> What this task involves
Look through the records below and copy each line that includes the word "hourglass".
"""
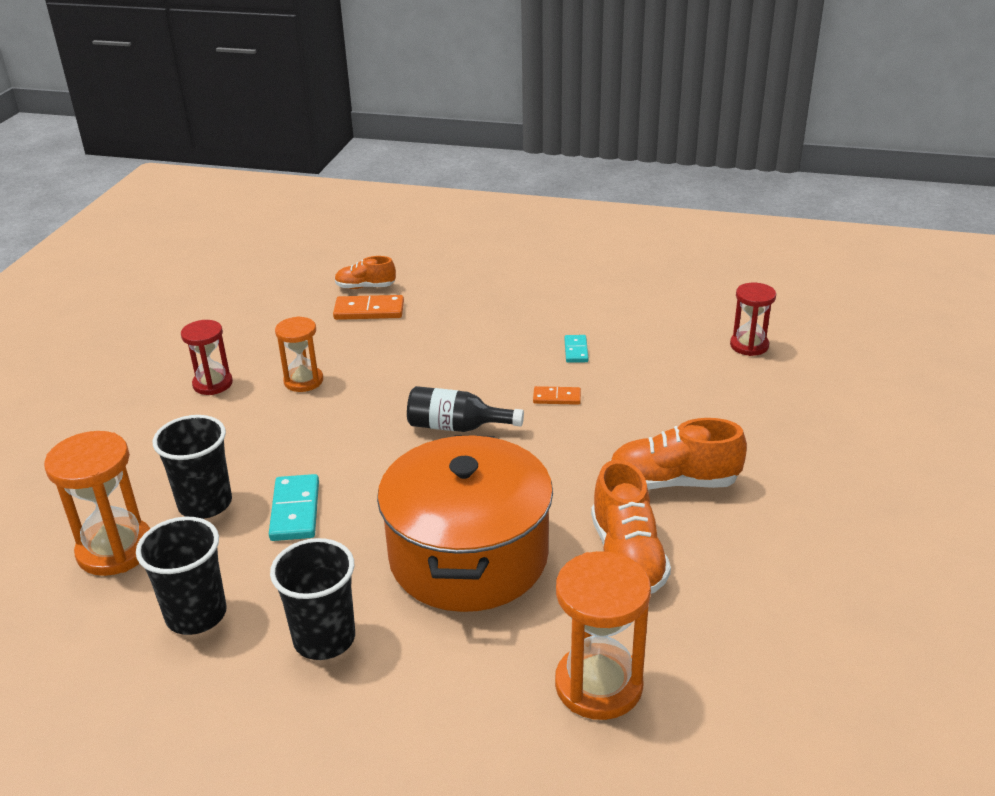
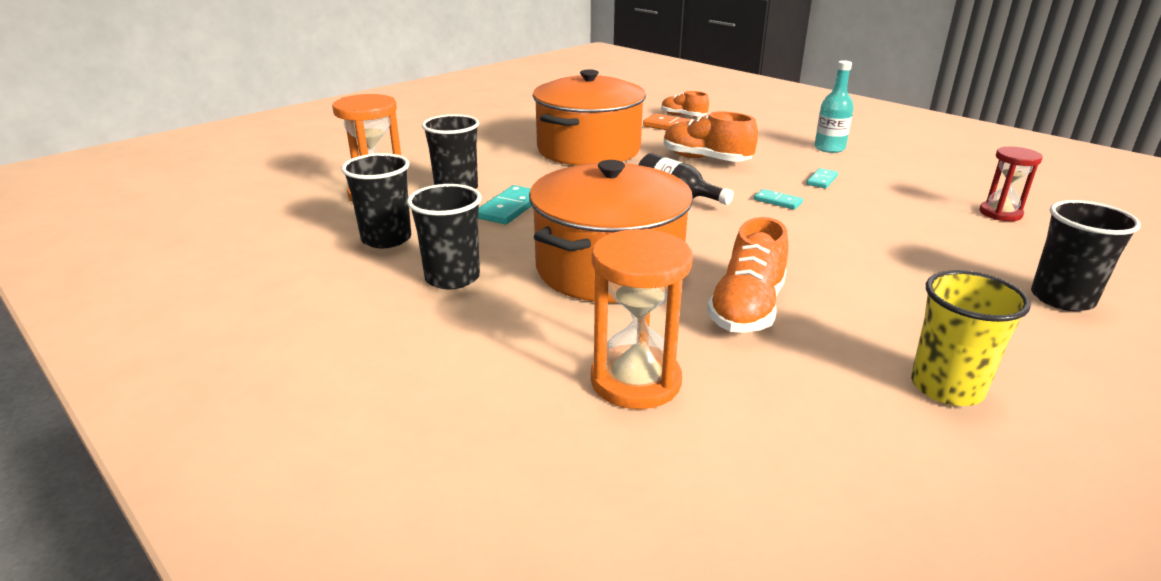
camera: 30 degrees right, 5 degrees down
(213, 384) = (527, 137): red hourglass -> none
(303, 381) = (588, 149): orange hourglass -> orange pot
(551, 296) = (829, 148): none -> turquoise bottle
(557, 398) = (777, 201): orange domino -> turquoise domino
(673, 482) = (838, 276): orange shoe -> orange shoe (706, 159)
(823, 577) = (947, 387): none -> yellow cup
(846, 439) = (1062, 298): none -> black cup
"""
> Solution to this exercise
(213, 384) = (527, 137): red hourglass -> none
(303, 381) = (588, 149): orange hourglass -> orange pot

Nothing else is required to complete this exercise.